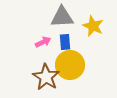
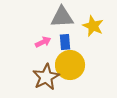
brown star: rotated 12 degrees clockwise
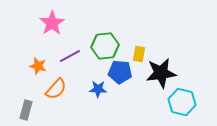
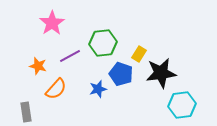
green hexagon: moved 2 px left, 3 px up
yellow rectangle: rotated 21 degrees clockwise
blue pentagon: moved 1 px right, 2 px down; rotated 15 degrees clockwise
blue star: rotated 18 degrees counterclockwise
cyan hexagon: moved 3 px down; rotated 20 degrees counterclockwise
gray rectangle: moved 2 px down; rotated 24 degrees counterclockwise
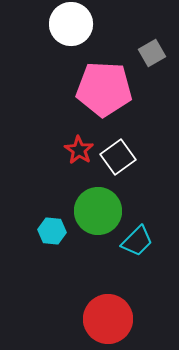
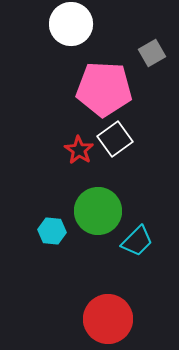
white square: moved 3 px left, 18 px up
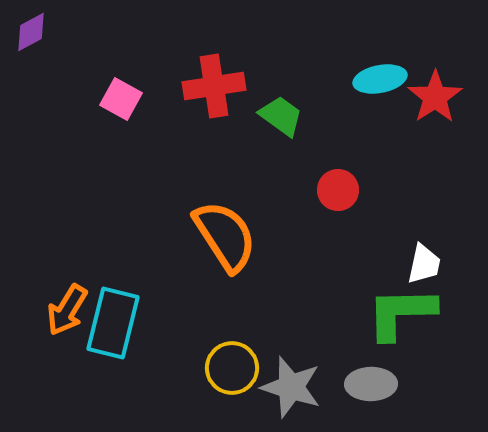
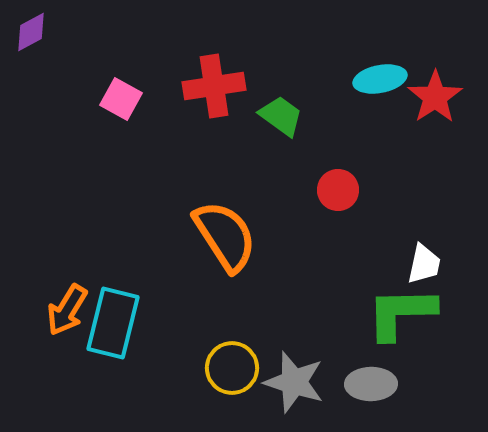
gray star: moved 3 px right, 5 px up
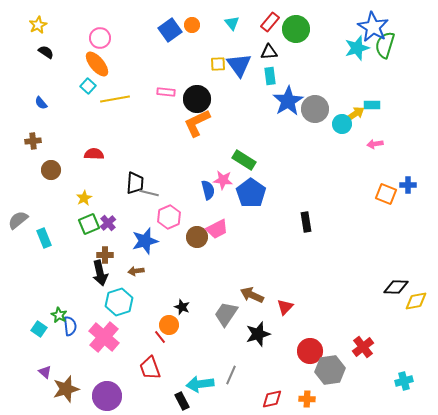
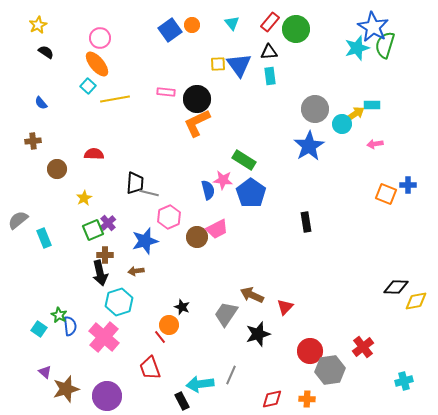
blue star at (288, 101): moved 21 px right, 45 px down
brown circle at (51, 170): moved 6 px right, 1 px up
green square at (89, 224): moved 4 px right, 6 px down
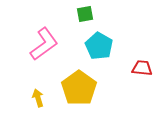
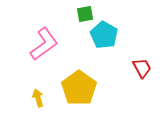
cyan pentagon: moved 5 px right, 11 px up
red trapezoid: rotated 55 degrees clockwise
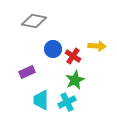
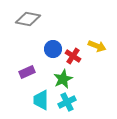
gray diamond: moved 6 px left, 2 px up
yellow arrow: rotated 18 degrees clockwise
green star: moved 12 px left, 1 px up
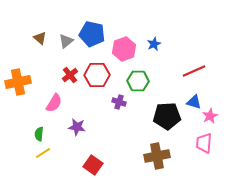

> **TASK REQUIREMENTS**
Copy all records exactly; omit images.

> **ANSWER TO THIS PROBLEM**
brown star: rotated 12 degrees clockwise
green hexagon: moved 2 px left, 3 px up
yellow rectangle: rotated 21 degrees clockwise
blue pentagon: moved 1 px right, 2 px down; rotated 15 degrees clockwise
blue star: rotated 18 degrees counterclockwise
cyan hexagon: moved 3 px down; rotated 20 degrees counterclockwise
gray rectangle: moved 2 px down; rotated 24 degrees counterclockwise
white square: moved 3 px left, 18 px up
gray star: moved 3 px right, 5 px up
blue star at (288, 101): moved 21 px right, 45 px down
brown circle at (51, 170): moved 6 px right, 1 px up
green square at (89, 224): moved 4 px right, 6 px down
cyan pentagon: moved 5 px right, 11 px up
red trapezoid: rotated 55 degrees clockwise
gray diamond: moved 6 px left, 2 px up
yellow arrow: rotated 18 degrees clockwise
green star: moved 12 px left, 1 px up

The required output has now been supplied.